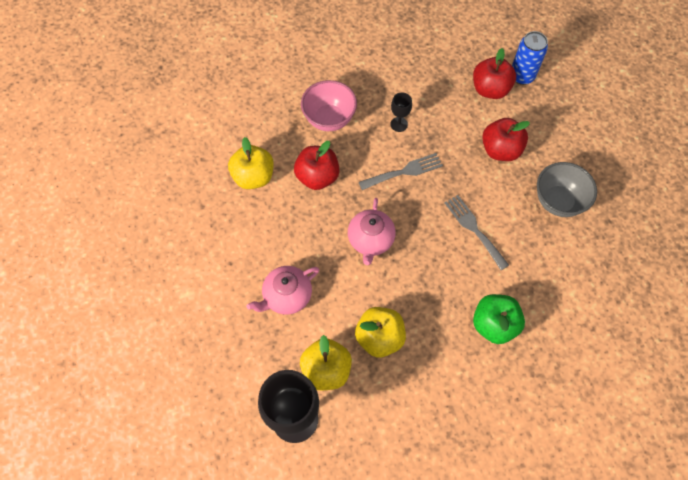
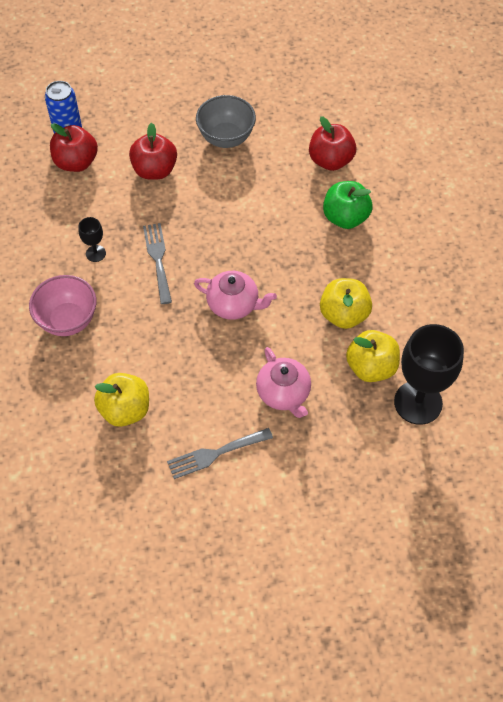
camera: 80 degrees left, 5 degrees down
(317, 177) = (143, 343): red apple -> red apple (330, 160)
(474, 229) = (240, 212): grey fork -> grey fork (215, 454)

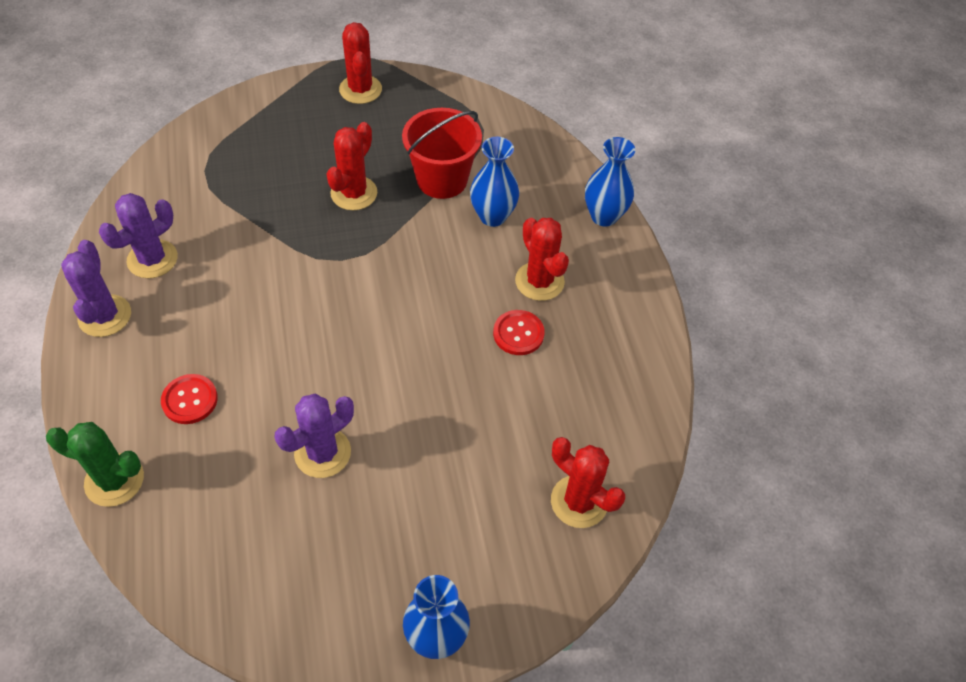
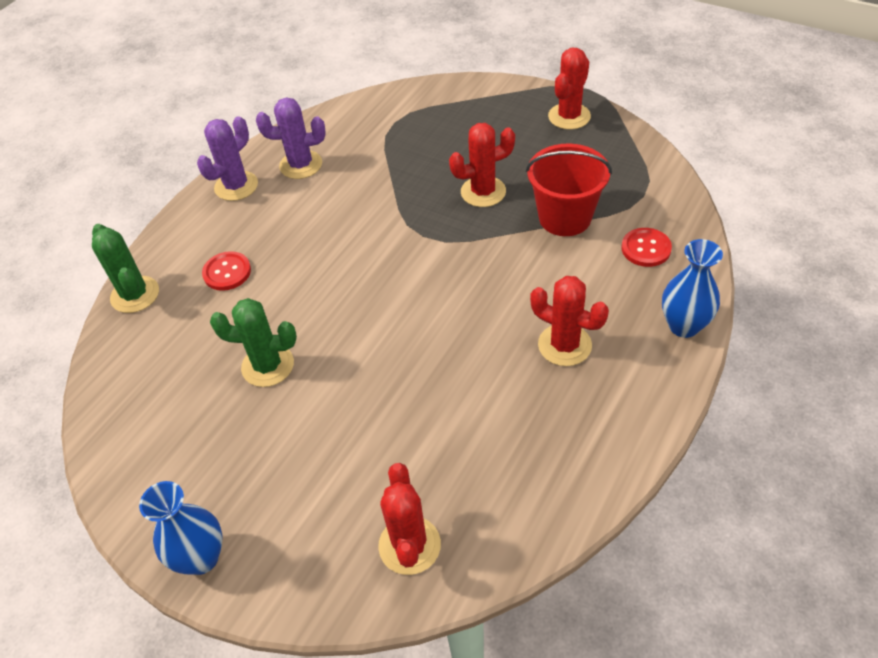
camera: 50 degrees right, 5 degrees down
(322, 453) = (268, 366): purple cactus -> green cactus
(493, 216) = (578, 269): blue vase -> none
(518, 333) = (502, 376): red button -> red button (646, 248)
(539, 281) = (564, 345): red cactus -> red cactus turned 75 degrees counterclockwise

****

**What to do**
Print the full listing above again with exact wording and no images.

**Response box**
camera: 80 degrees left, 5 degrees down
(317, 177) = (143, 343): red apple -> red apple (330, 160)
(474, 229) = (240, 212): grey fork -> grey fork (215, 454)

camera: 50 degrees right, 5 degrees down
(322, 453) = (268, 366): purple cactus -> green cactus
(493, 216) = (578, 269): blue vase -> none
(518, 333) = (502, 376): red button -> red button (646, 248)
(539, 281) = (564, 345): red cactus -> red cactus turned 75 degrees counterclockwise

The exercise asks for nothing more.